Try it
Repeat the records below verbatim, and do not copy their pictures.
(Excerpted records Opens)
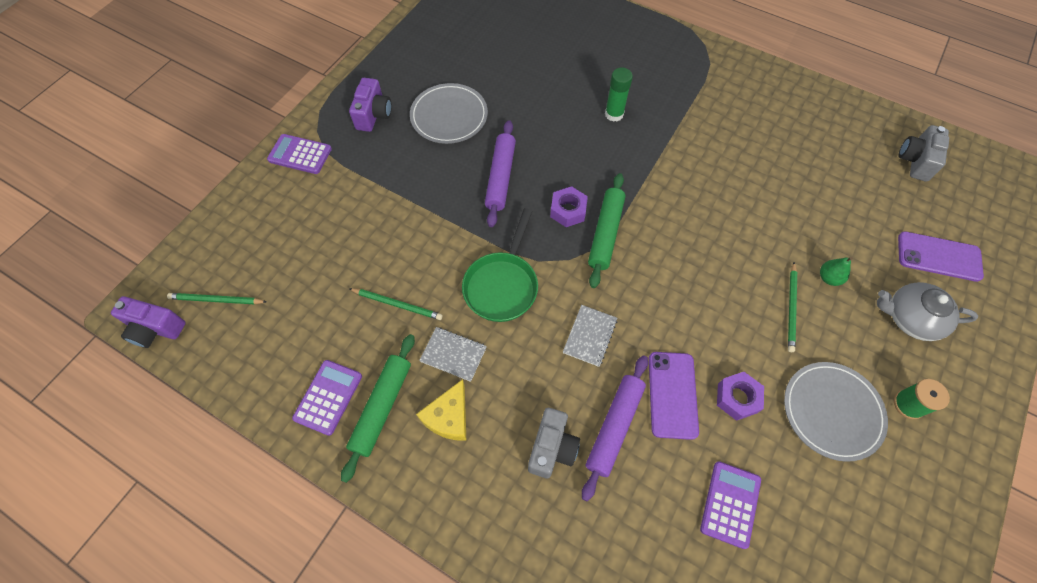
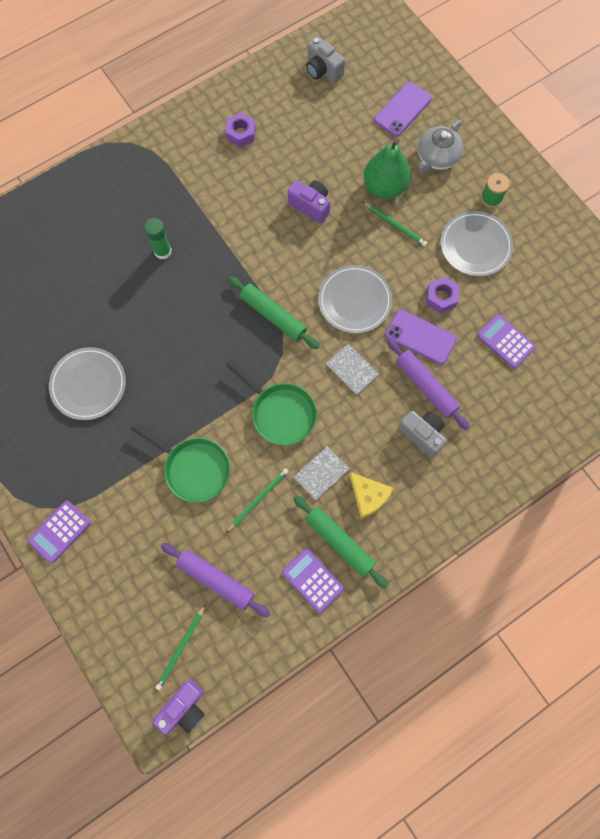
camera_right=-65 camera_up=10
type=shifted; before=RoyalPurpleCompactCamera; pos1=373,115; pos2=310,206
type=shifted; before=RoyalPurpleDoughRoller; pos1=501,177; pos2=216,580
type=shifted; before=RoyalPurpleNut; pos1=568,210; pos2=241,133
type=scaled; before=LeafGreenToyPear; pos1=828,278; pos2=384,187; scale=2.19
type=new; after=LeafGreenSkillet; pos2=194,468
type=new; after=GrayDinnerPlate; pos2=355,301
(Excerpted records Closes)
Exercise response
camera_right=-65 camera_up=10
type=shifted; before=RoyalPurpleCompactCamera; pos1=373,115; pos2=310,206
type=shifted; before=RoyalPurpleDoughRoller; pos1=501,177; pos2=216,580
type=shifted; before=RoyalPurpleNut; pos1=568,210; pos2=241,133
type=scaled; before=LeafGreenToyPear; pos1=828,278; pos2=384,187; scale=2.19
type=new; after=LeafGreenSkillet; pos2=194,468
type=new; after=GrayDinnerPlate; pos2=355,301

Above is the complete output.